## [Deskripsi tugas]
Kutip setiap baris dari item di bawah ini yang memuat kata "kern", dengan membedakan huruf besar dan huruf kecil.

----

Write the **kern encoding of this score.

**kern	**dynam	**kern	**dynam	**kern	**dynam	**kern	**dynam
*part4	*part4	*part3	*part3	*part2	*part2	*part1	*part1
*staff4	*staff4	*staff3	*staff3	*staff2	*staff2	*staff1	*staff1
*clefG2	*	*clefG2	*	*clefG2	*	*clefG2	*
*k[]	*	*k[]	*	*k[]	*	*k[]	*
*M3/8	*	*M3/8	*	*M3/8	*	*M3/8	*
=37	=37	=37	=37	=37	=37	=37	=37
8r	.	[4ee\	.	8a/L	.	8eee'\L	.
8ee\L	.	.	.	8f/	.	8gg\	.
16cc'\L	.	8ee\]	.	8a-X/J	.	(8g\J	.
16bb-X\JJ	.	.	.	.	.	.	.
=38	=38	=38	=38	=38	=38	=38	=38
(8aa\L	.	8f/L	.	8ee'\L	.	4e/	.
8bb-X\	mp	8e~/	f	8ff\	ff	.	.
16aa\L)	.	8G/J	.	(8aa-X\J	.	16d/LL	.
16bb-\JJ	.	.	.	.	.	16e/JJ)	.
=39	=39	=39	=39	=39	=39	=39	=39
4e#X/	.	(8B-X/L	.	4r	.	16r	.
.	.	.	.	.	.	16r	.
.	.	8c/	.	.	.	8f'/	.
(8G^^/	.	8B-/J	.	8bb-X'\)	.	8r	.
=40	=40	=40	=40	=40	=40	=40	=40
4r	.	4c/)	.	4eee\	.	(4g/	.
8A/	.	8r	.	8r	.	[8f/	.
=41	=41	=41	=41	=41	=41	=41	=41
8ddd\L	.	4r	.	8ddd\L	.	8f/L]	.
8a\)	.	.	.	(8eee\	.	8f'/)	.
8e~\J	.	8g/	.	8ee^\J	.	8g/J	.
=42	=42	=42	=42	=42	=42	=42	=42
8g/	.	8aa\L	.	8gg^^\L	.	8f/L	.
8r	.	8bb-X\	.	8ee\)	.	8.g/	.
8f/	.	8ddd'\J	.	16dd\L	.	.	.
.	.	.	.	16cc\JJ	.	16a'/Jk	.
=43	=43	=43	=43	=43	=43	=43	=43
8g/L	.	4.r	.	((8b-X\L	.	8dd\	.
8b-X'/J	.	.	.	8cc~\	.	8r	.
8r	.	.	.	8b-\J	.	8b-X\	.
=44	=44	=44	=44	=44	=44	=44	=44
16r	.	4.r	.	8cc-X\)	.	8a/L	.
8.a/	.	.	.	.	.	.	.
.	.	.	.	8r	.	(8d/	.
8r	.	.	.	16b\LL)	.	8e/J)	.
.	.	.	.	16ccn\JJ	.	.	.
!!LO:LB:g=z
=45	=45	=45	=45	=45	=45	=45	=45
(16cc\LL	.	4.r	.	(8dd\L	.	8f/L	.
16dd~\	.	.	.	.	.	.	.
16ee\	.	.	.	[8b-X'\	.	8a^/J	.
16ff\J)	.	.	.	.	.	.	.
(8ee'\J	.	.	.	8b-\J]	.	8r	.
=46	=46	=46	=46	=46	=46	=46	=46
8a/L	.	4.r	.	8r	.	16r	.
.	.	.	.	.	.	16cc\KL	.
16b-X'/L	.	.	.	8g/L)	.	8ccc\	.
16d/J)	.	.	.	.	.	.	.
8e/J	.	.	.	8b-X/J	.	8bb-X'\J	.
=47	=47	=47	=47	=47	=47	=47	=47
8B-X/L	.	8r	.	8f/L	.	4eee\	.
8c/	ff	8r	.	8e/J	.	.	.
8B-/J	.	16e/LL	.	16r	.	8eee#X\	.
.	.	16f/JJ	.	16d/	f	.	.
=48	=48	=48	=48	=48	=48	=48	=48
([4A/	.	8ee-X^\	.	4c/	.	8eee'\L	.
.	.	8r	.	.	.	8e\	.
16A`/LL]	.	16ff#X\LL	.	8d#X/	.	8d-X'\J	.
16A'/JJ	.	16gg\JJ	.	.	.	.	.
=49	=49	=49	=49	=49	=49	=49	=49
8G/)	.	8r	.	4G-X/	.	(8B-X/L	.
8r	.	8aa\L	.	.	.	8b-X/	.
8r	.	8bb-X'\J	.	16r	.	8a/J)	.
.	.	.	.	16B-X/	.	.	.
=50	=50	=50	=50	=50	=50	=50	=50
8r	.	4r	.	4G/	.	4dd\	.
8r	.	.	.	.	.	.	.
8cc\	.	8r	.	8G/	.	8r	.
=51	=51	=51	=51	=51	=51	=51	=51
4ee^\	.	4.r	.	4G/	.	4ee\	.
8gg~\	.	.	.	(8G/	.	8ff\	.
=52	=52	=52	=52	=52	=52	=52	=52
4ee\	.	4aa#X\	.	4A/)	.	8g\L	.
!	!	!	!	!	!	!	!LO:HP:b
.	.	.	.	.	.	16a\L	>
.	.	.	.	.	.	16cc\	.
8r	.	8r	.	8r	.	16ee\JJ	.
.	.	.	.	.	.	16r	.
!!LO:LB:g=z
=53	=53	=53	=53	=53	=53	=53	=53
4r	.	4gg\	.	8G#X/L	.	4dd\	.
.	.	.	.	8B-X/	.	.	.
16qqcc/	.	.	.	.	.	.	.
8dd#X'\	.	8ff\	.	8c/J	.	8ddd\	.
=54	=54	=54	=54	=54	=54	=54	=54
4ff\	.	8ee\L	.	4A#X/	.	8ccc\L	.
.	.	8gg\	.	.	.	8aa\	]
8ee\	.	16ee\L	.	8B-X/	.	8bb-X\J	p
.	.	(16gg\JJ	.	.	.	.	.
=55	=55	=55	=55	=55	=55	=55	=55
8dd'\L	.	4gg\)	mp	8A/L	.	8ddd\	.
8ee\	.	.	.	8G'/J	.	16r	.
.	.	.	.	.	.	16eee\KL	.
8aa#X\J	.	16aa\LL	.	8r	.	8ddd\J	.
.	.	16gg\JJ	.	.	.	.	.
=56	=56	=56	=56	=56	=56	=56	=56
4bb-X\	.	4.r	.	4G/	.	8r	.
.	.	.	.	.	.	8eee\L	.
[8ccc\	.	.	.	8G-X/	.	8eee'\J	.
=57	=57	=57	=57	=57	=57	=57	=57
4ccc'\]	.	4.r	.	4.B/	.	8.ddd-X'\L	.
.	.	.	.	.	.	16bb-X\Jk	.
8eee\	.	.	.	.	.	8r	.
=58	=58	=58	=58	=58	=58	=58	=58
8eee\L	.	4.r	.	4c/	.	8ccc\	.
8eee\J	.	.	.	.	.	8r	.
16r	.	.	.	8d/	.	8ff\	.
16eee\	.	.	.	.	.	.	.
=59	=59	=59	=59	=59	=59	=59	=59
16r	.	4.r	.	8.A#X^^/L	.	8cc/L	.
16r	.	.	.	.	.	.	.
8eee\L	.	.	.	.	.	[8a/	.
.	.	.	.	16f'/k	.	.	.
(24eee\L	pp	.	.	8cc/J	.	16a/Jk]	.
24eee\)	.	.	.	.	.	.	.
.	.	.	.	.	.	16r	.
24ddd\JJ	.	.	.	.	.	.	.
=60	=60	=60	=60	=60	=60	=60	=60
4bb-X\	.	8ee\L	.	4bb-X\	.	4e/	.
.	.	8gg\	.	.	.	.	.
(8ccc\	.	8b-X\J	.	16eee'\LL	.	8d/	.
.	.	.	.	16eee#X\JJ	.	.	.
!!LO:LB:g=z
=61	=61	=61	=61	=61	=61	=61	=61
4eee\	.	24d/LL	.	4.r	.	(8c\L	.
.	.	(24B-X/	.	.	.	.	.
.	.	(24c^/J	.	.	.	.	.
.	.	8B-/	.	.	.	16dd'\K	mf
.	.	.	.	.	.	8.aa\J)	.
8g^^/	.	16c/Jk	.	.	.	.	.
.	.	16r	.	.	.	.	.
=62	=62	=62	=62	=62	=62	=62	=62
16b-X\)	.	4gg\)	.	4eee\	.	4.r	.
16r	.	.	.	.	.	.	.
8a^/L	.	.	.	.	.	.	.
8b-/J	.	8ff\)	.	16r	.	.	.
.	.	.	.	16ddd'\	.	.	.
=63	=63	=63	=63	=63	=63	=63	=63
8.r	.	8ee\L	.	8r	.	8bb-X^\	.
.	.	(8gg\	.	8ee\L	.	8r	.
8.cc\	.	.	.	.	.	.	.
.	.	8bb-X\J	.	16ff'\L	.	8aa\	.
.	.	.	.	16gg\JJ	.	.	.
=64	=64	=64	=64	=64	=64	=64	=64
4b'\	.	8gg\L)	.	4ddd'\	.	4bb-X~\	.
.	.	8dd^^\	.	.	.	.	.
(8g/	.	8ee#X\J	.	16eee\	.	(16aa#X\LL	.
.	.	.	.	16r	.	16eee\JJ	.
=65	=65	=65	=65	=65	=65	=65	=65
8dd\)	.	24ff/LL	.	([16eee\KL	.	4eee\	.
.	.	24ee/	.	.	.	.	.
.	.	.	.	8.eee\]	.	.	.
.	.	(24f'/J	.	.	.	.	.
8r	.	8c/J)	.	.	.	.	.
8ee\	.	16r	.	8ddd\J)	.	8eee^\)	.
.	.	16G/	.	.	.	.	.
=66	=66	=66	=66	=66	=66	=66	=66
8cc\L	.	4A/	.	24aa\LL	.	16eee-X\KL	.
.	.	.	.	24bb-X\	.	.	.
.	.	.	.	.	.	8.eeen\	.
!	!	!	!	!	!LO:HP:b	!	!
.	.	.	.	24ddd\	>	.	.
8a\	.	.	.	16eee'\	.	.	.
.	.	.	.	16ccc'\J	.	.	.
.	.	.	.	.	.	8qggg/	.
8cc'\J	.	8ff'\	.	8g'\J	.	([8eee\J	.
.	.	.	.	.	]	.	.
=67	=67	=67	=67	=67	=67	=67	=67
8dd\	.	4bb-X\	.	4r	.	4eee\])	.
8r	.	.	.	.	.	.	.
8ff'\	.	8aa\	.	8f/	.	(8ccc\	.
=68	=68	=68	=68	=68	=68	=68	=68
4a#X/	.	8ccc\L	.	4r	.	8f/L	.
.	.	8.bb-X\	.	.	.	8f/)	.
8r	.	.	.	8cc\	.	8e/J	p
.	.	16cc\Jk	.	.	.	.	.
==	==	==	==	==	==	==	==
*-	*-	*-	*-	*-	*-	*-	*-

----

## [Hasil tugas]
Write the **kern encoding of this score.
**kern	**dynam	**kern	**dynam	**kern	**dynam	**kern	**dynam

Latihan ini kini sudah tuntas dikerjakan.